INSTRUCTIONS TO FOLLOW - Return all lines of the records that contain the word "pulverizador".

DATA EXCERPTS -
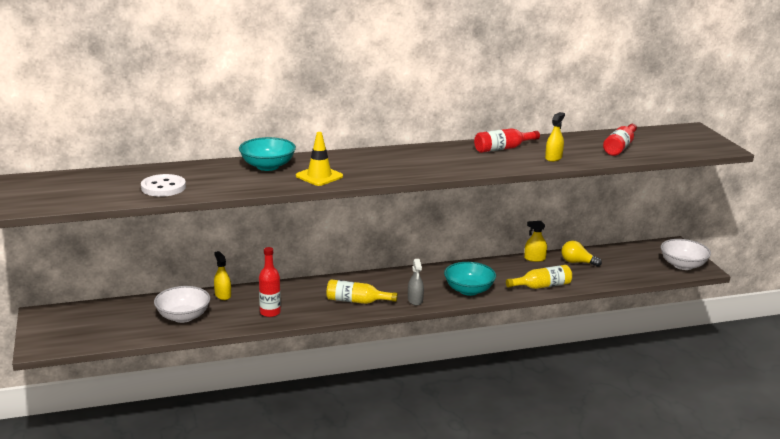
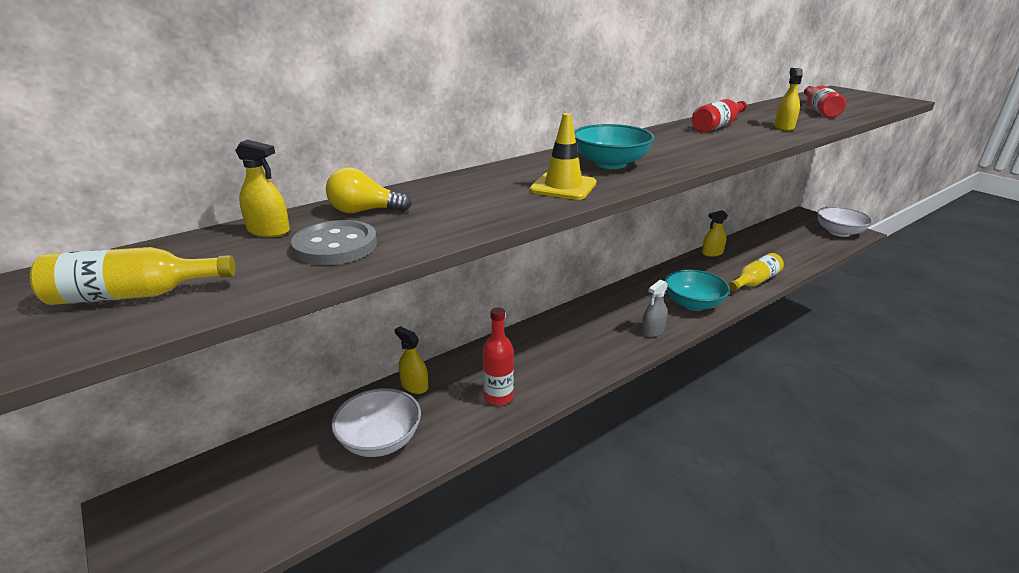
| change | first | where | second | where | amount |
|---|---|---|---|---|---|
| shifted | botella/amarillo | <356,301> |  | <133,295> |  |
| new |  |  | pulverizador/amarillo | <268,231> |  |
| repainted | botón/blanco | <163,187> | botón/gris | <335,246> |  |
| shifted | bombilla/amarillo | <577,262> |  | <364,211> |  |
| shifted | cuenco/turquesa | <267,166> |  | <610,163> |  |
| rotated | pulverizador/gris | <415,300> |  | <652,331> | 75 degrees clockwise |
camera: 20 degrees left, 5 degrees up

WRITTEN RESPONSE -
| new |  |  | pulverizador/amarillo | <268,231> |  |
| rotated | pulverizador/gris | <415,300> |  | <652,331> | 75 degrees clockwise |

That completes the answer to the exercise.